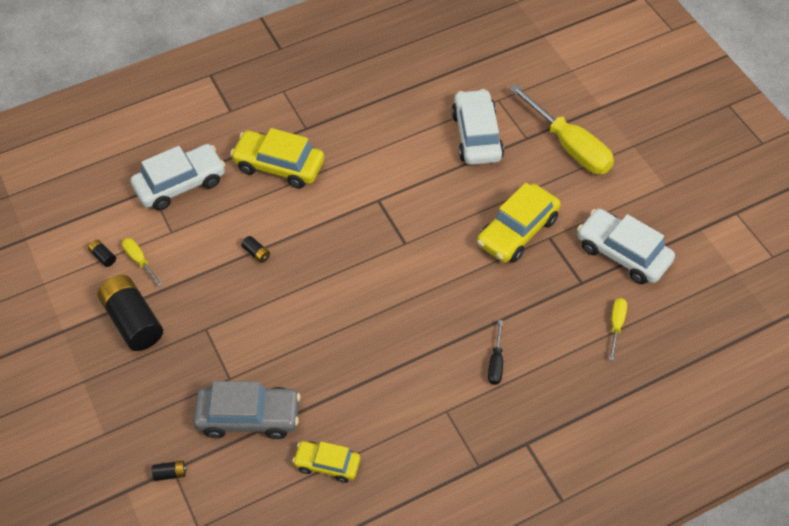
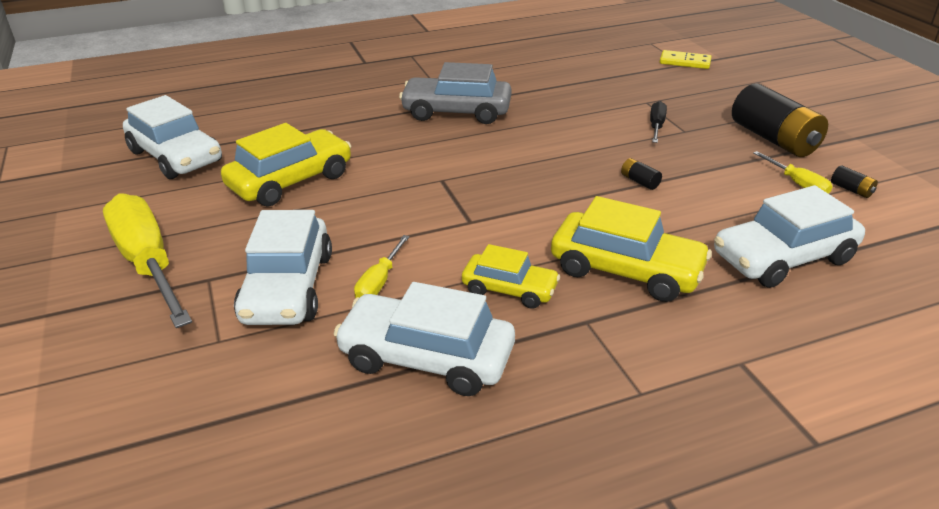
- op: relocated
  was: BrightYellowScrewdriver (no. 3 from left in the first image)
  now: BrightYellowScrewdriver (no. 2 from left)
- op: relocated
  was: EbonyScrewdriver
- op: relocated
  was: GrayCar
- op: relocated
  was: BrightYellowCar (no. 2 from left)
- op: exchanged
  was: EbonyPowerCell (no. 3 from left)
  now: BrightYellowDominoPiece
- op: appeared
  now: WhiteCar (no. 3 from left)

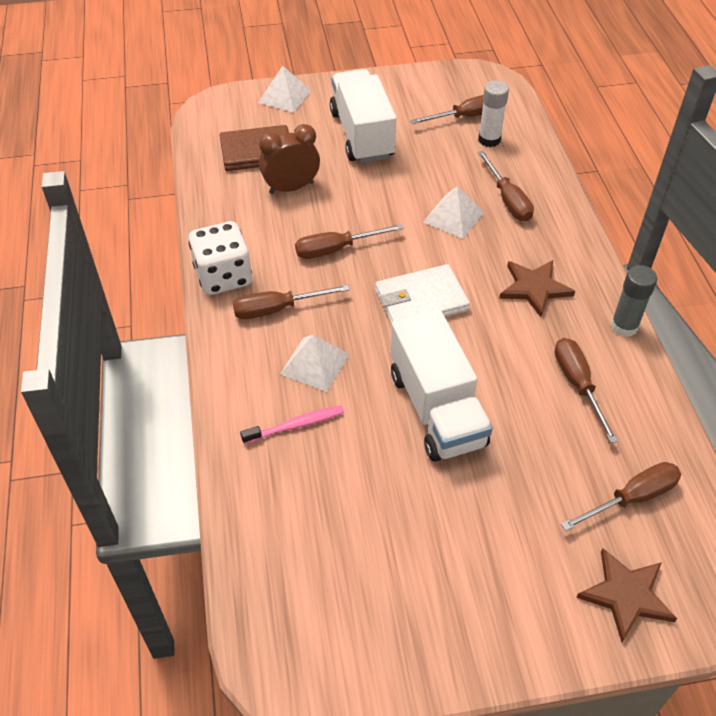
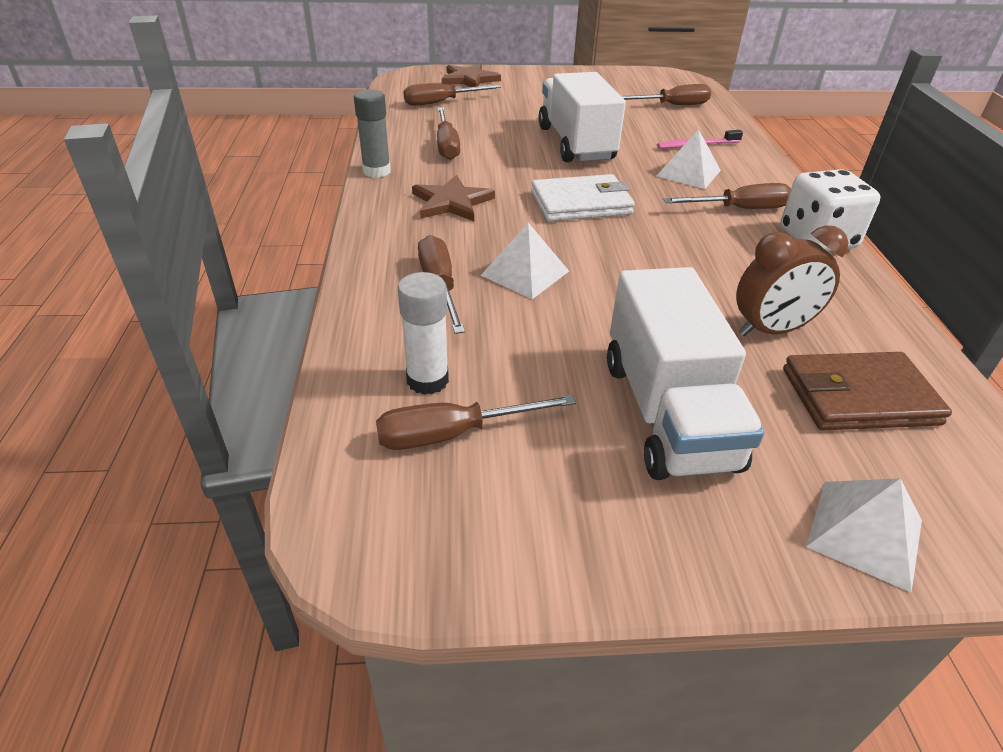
- op: relocated
  was: DarkBrownScrewdriver (no. 2 from left in the first image)
  now: DarkBrownScrewdriver (no. 5 from left)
============
| WHAT IS BEING ASKED |
Out of the records above, pull the lines that include the word "from".

| RESPONSE TO THIS EXERCISE |
  was: BrightYellowScrewdriver (no. 3 from left in the first image)
  now: BrightYellowScrewdriver (no. 2 from left)
  was: BrightYellowCar (no. 2 from left)
  was: EbonyPowerCell (no. 3 from left)
  now: WhiteCar (no. 3 from left)
  was: DarkBrownScrewdriver (no. 2 from left in the first image)
  now: DarkBrownScrewdriver (no. 5 from left)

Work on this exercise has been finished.